### RECORD SET
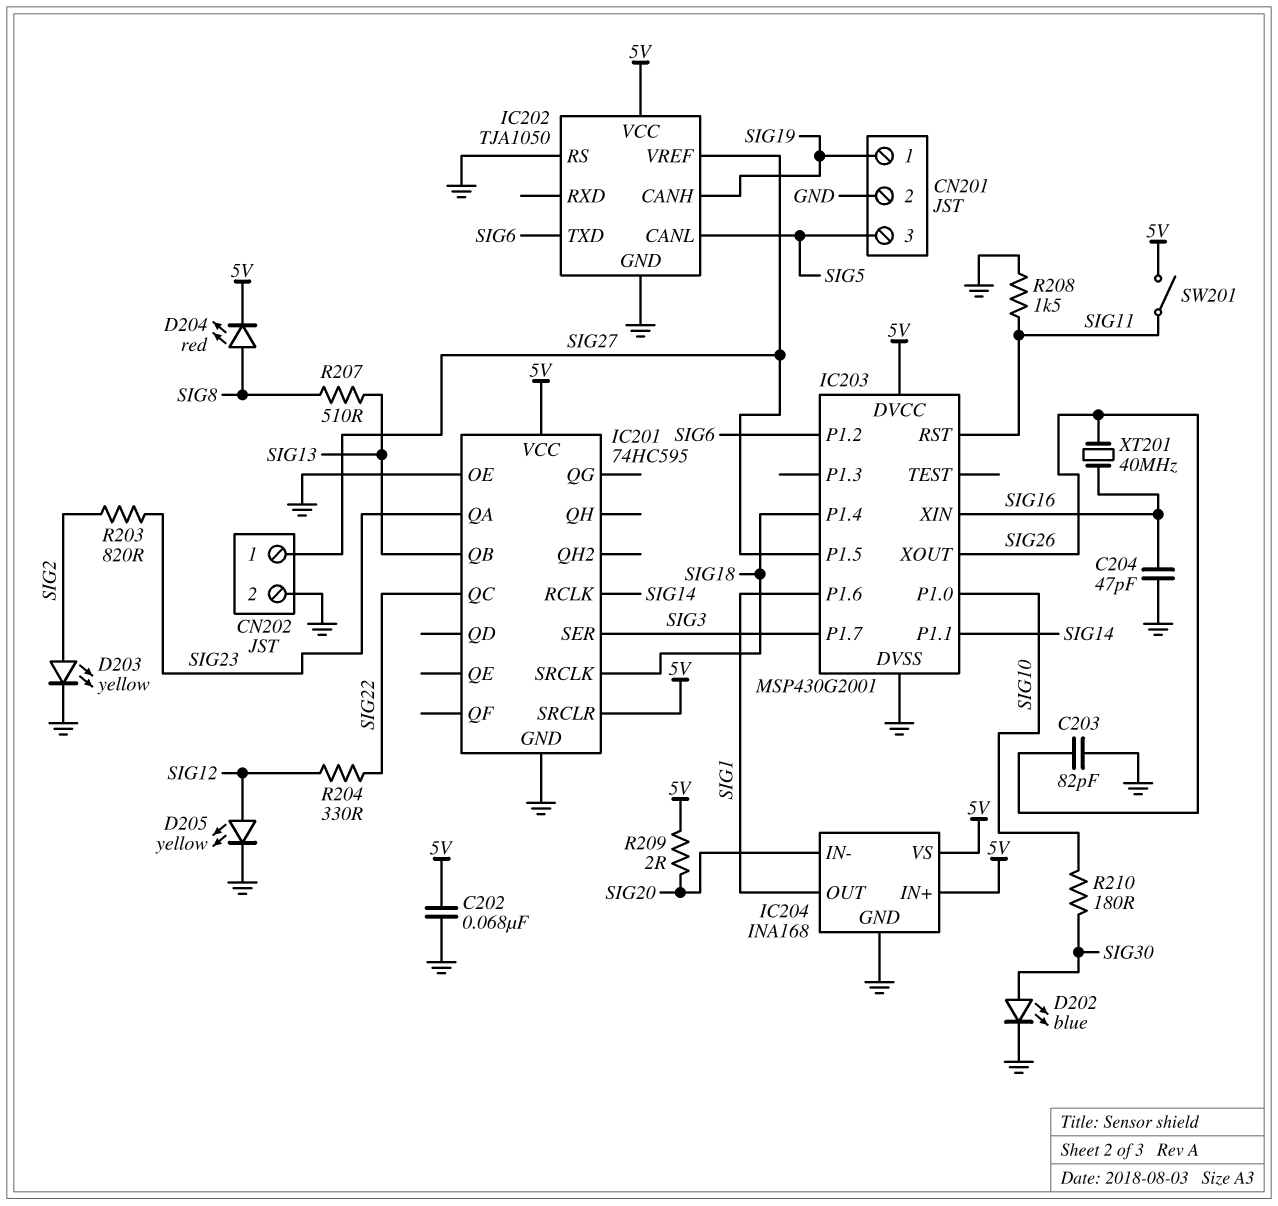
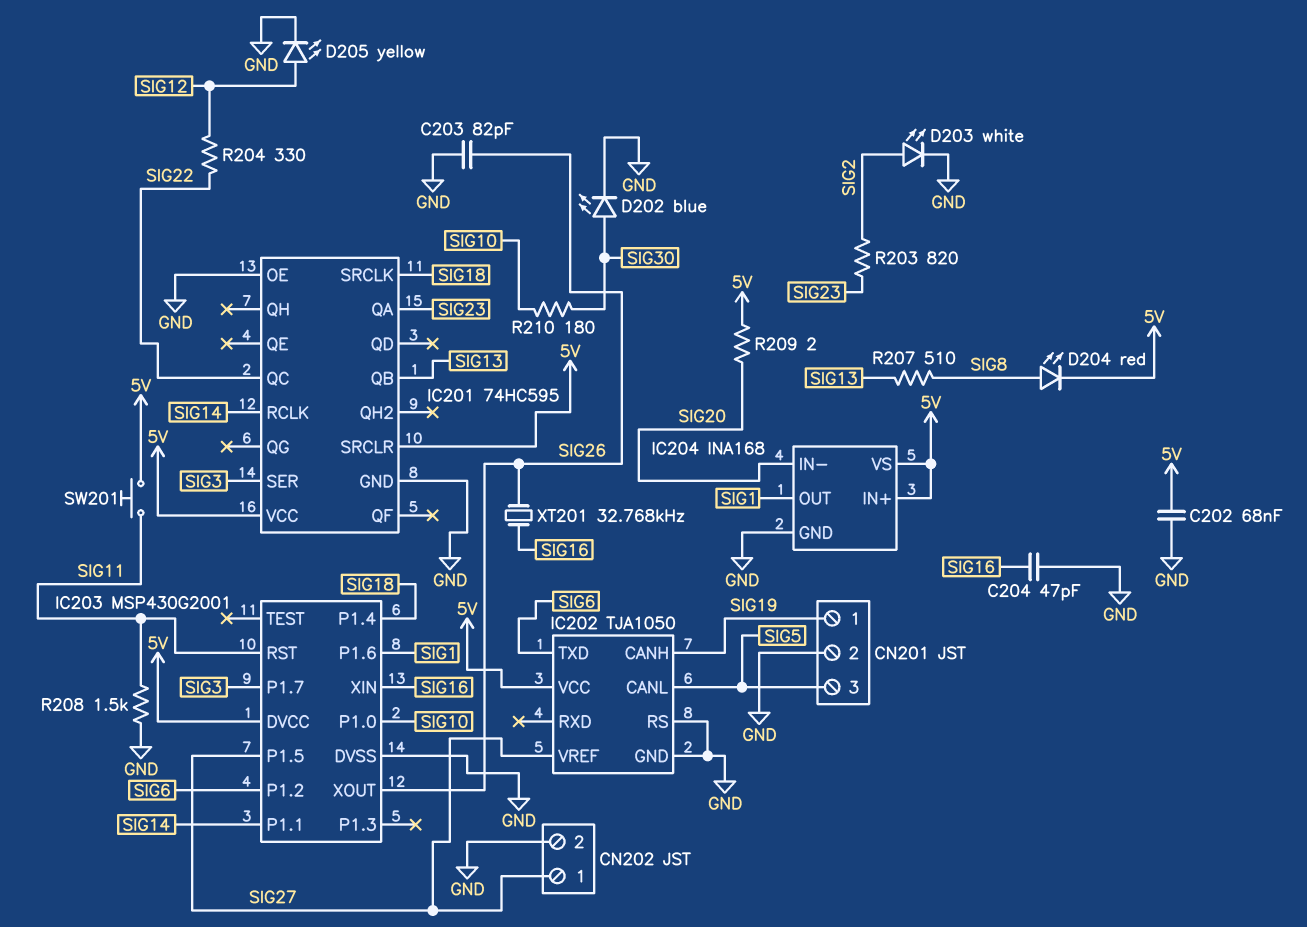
D203: LED yellow (A SIG2, K GND) -> LED white (A SIG2, K GND)
SW201: switch (5V, SIG11) -> button (5V, SIG11)
XT201: 40MHz (SIG16, SIG26) -> 32.768kHz (SIG16, SIG26)

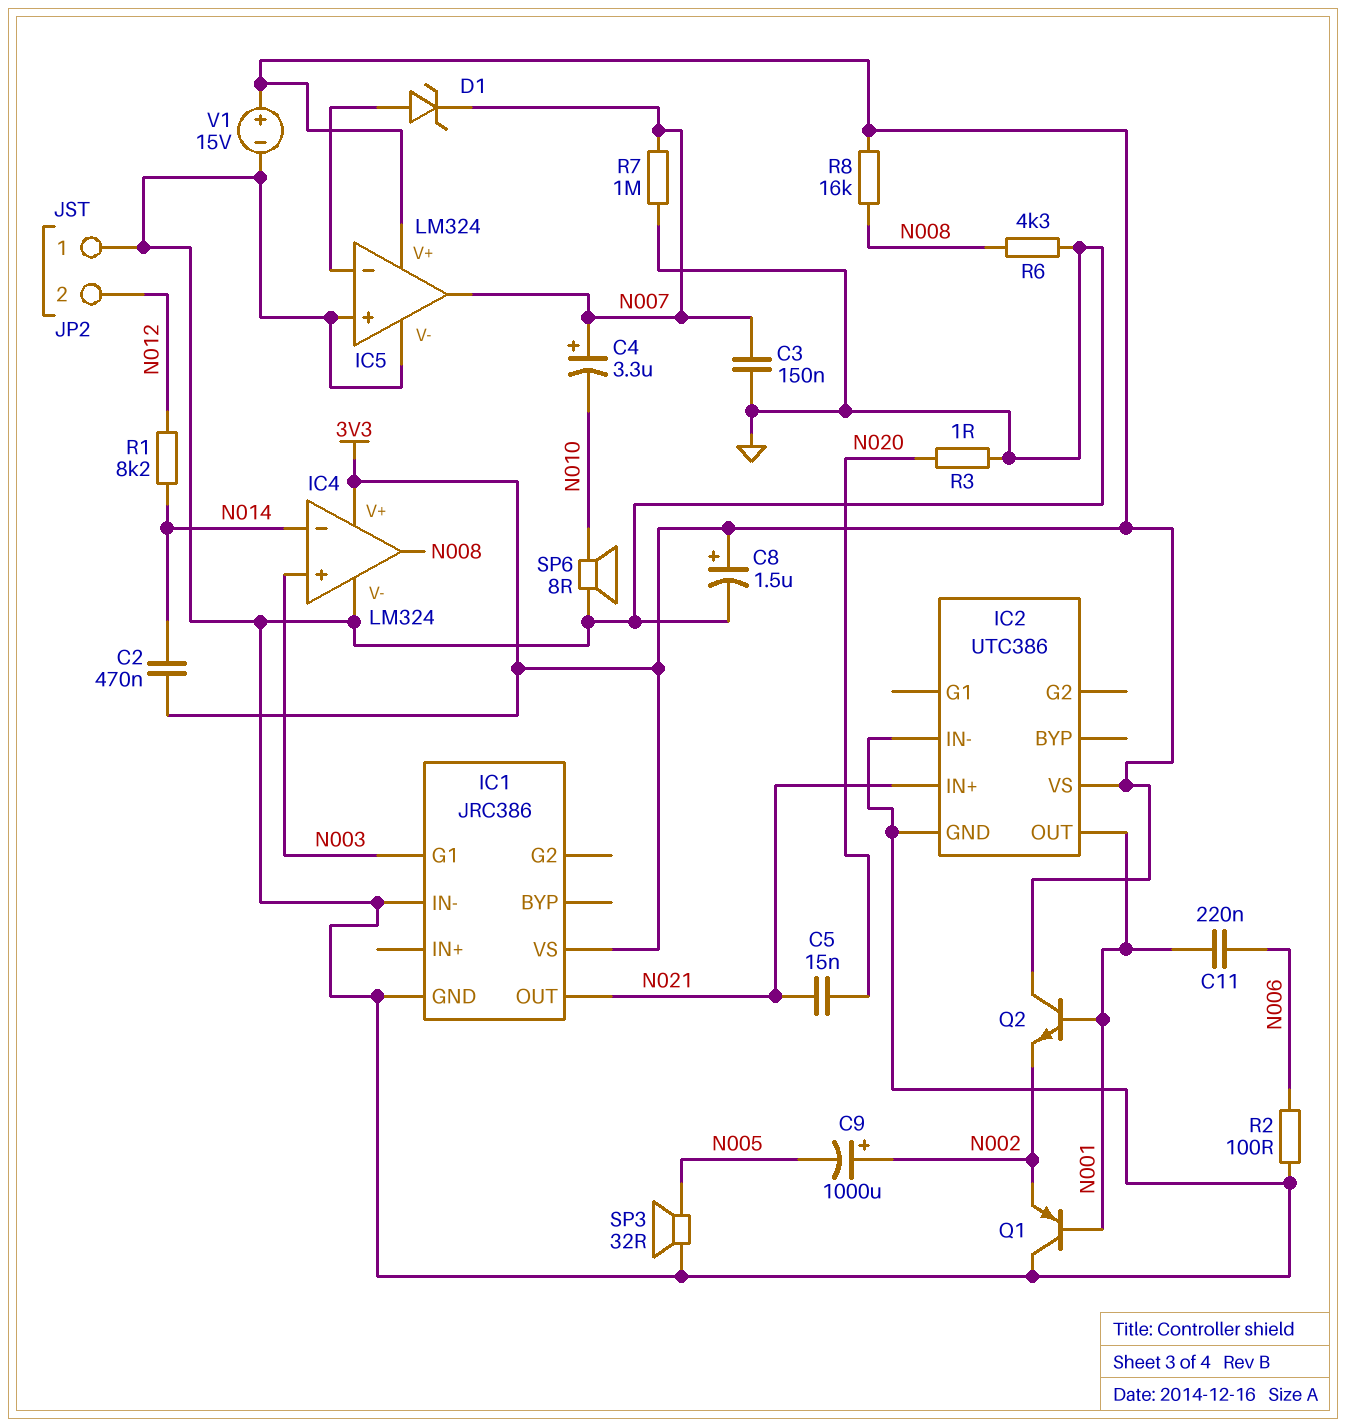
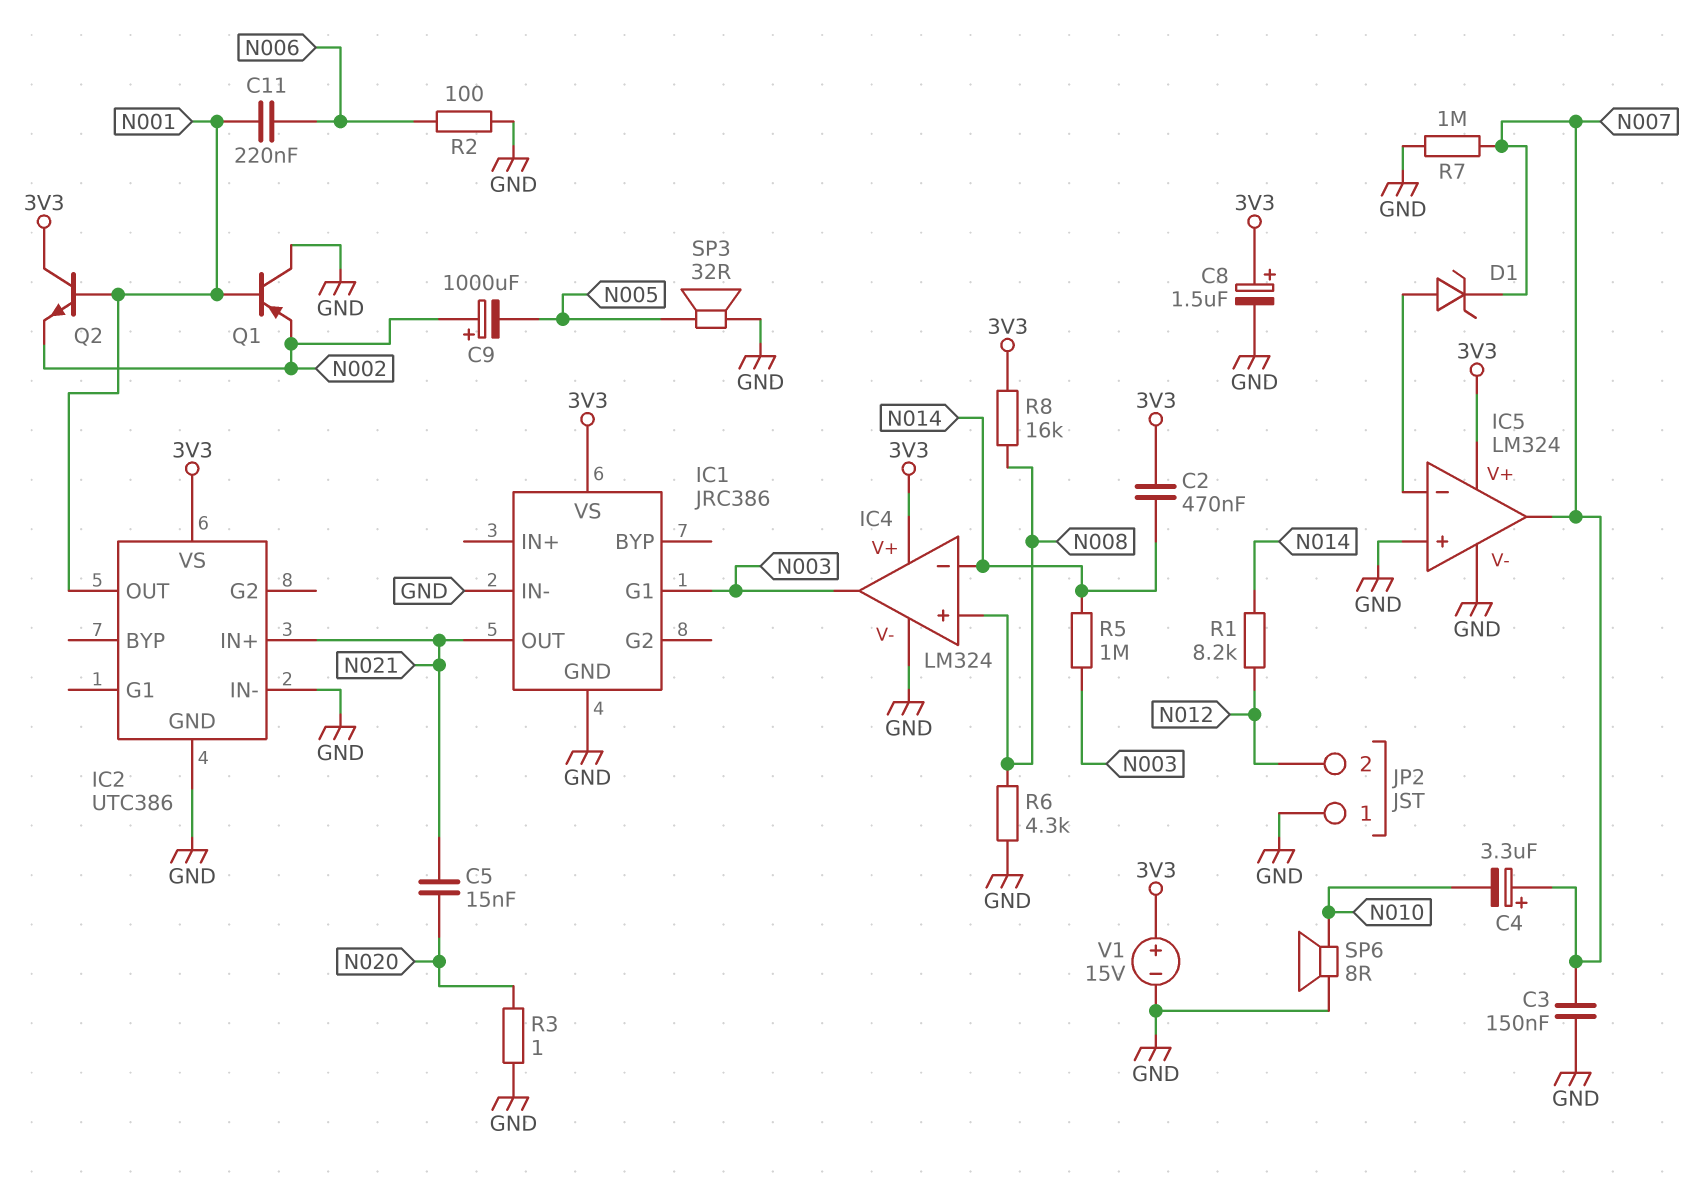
IC4 pin in+: N003 -> N008
IC4 pin out: N008 -> N003
R5: none -> 1M (N003, N014)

### WHAT NEEDS TO BE DONE
Without including any image, reproduce the full listing above as written.

### EXERCISE ANSWER
D203: LED yellow (A SIG2, K GND) -> LED white (A SIG2, K GND)
SW201: switch (5V, SIG11) -> button (5V, SIG11)
XT201: 40MHz (SIG16, SIG26) -> 32.768kHz (SIG16, SIG26)

IC4 pin in+: N003 -> N008
IC4 pin out: N008 -> N003
R5: none -> 1M (N003, N014)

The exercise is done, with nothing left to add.